Work task »
Give the listing again exactly, skipping any pictures it holds.

Data below »
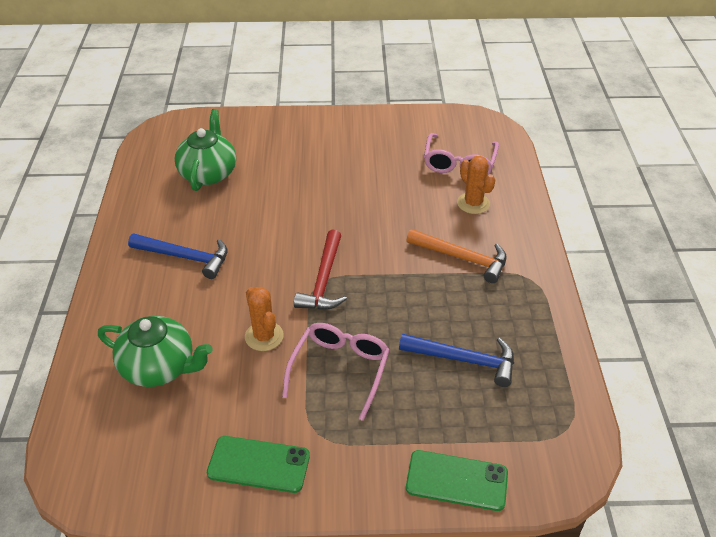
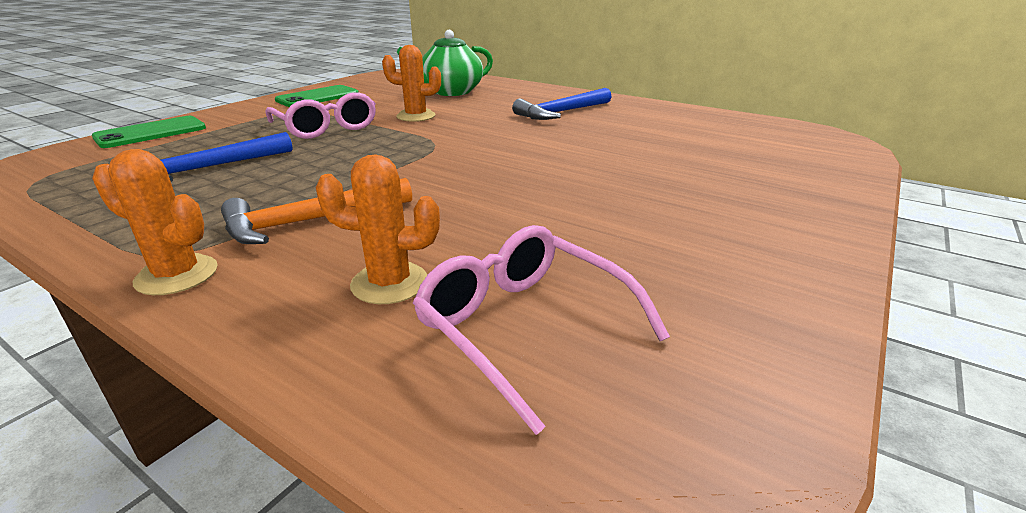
camera: 125 degrees right, 15 degrees down
(208, 173) = (702, 140): green teapot -> none
(323, 280) = (435, 146): red hammer -> none
(535, 261) = (177, 275): none -> orange cactus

Finished exercise »
camera: 125 degrees right, 15 degrees down
(208, 173) = (702, 140): green teapot -> none
(323, 280) = (435, 146): red hammer -> none
(535, 261) = (177, 275): none -> orange cactus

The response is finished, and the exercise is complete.